* Directions: Beginning with the line below that contains "camera: 25 degrees left, 0 degrees up" and ending with the line that contains "(459, 56) = (310, 129): purple", retype every line exactly. Pictures are not copied.
(Study material Opens)
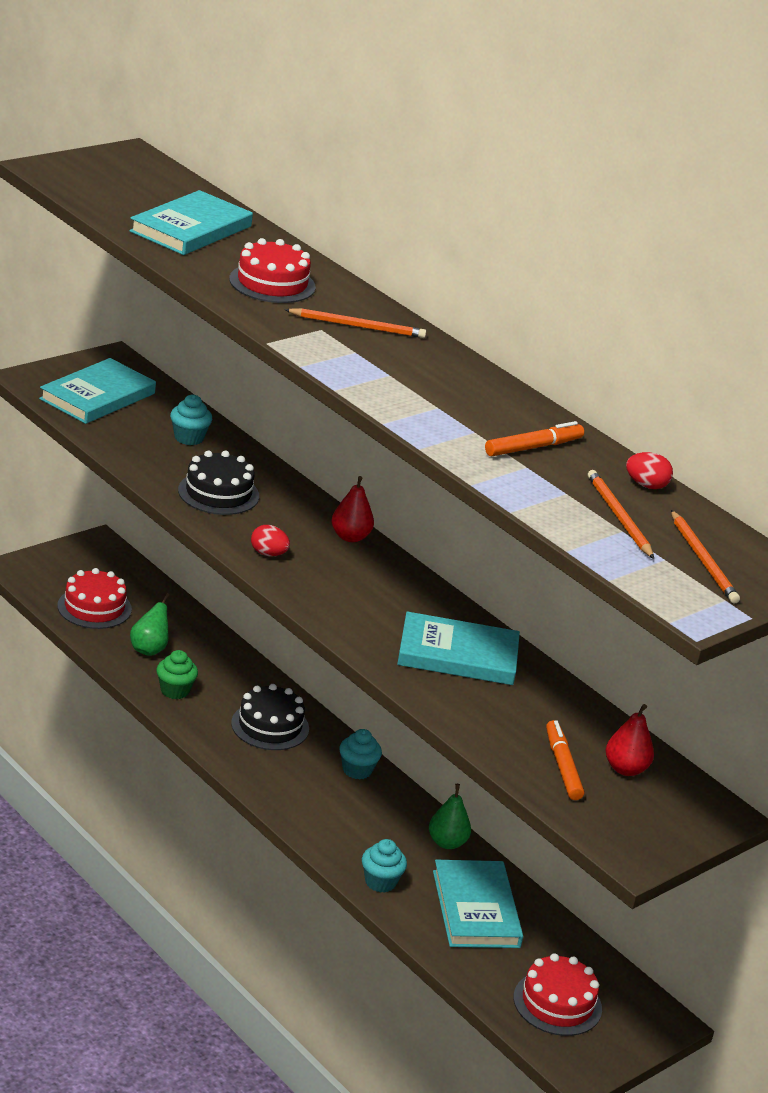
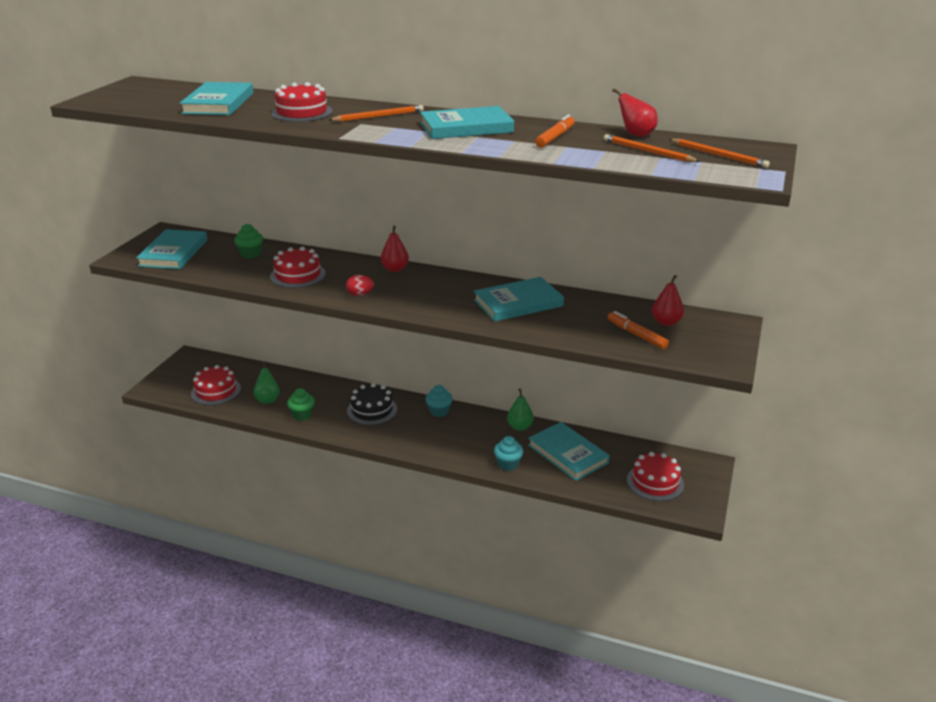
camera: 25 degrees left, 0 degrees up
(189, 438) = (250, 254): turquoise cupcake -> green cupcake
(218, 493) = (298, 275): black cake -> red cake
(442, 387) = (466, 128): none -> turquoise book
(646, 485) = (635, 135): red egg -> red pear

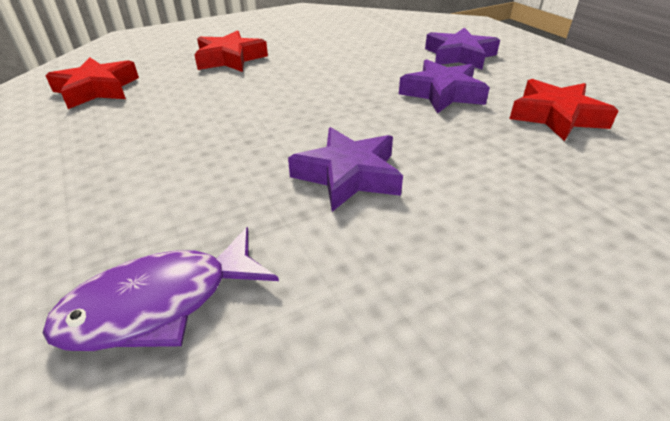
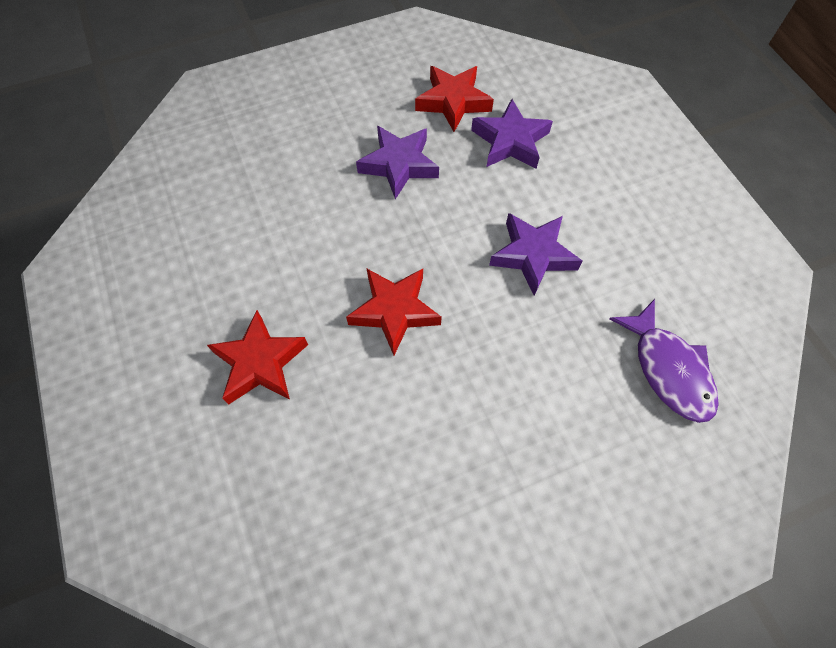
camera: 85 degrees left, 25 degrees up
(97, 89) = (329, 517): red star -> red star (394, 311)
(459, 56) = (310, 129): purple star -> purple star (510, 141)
(Study material Closes)
(Study material Opens)
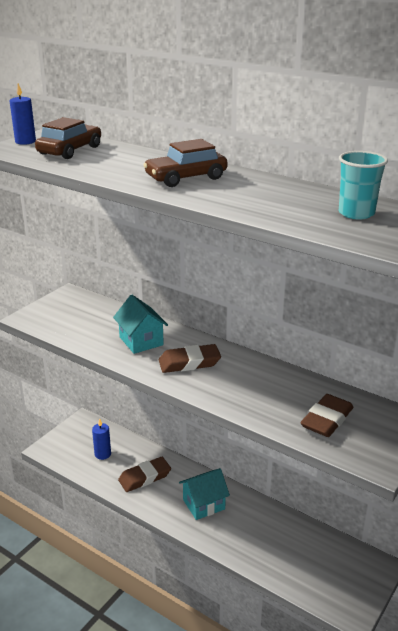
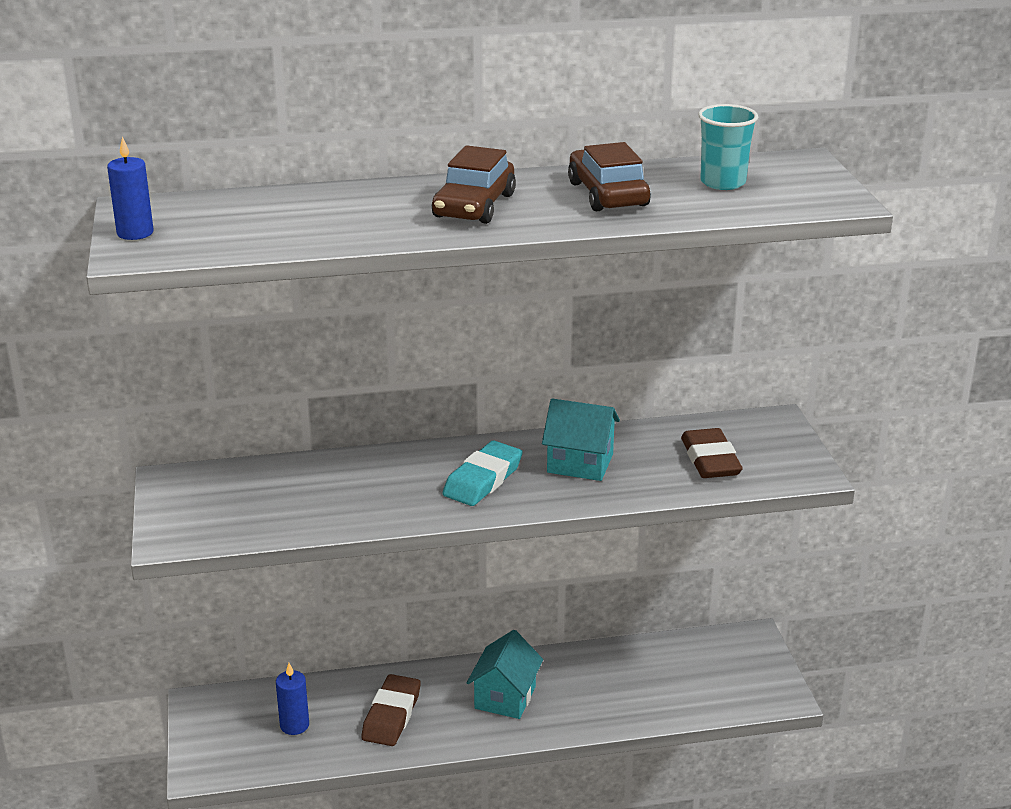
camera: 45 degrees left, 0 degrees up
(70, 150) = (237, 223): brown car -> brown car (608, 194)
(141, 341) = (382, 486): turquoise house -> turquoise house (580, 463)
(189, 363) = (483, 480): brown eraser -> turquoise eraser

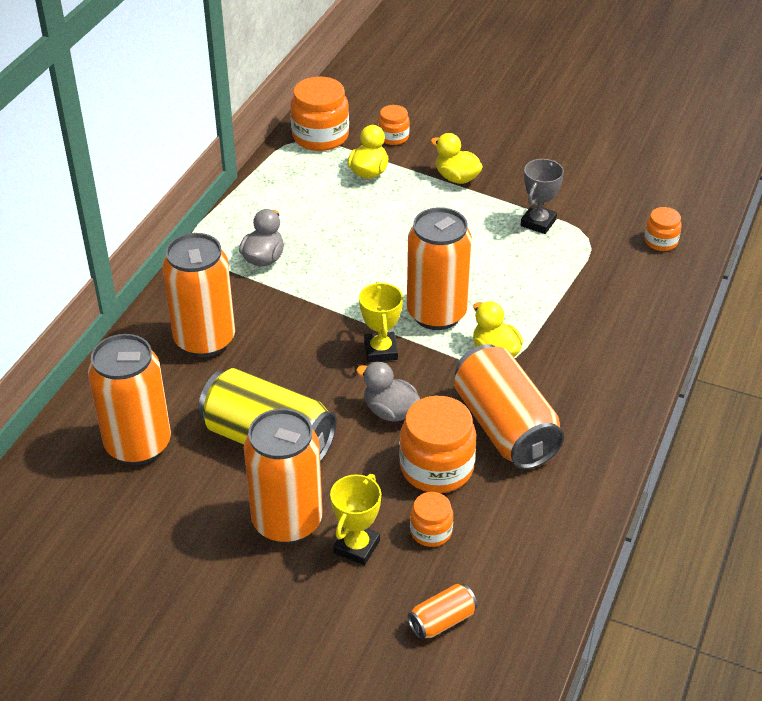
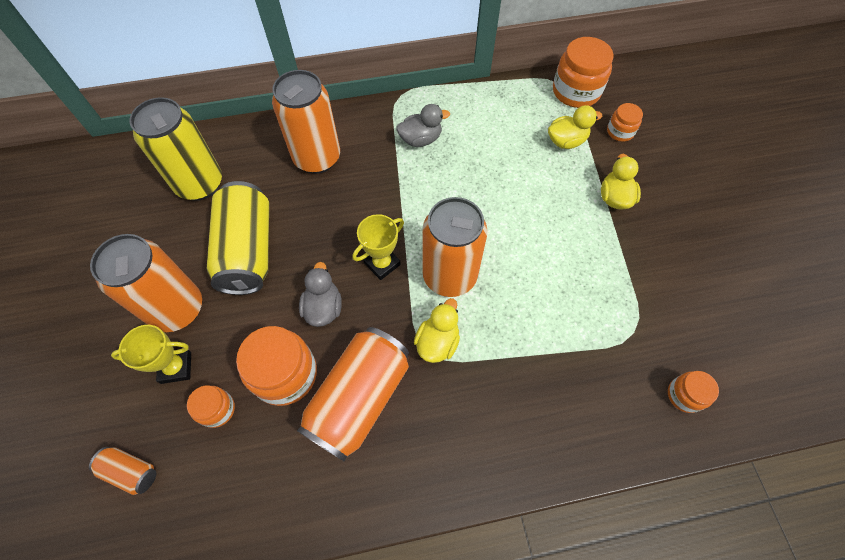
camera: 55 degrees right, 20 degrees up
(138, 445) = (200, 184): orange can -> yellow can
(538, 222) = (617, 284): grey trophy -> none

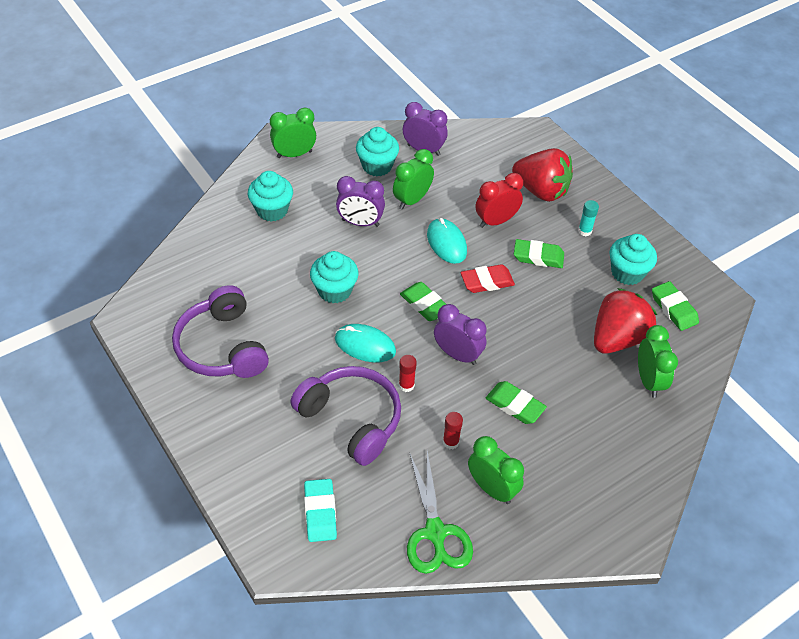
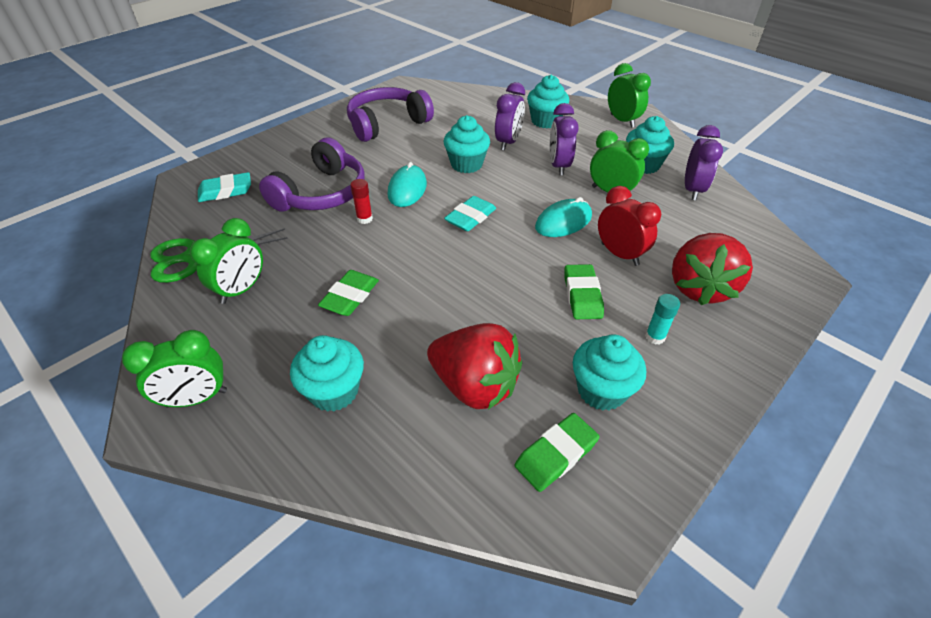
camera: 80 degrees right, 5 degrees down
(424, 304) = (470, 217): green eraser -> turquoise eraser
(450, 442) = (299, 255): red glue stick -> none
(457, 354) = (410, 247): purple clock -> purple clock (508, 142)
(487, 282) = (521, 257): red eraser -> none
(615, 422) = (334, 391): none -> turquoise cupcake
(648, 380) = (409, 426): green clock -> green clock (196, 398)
(Study material Closes)
* Output of the task:
camera: 25 degrees left, 0 degrees up
(189, 438) = (250, 254): turquoise cupcake -> green cupcake
(218, 493) = (298, 275): black cake -> red cake
(442, 387) = (466, 128): none -> turquoise book
(646, 485) = (635, 135): red egg -> red pear

camera: 85 degrees left, 25 degrees up
(97, 89) = (329, 517): red star -> red star (394, 311)
(459, 56) = (310, 129): purple star -> purple star (510, 141)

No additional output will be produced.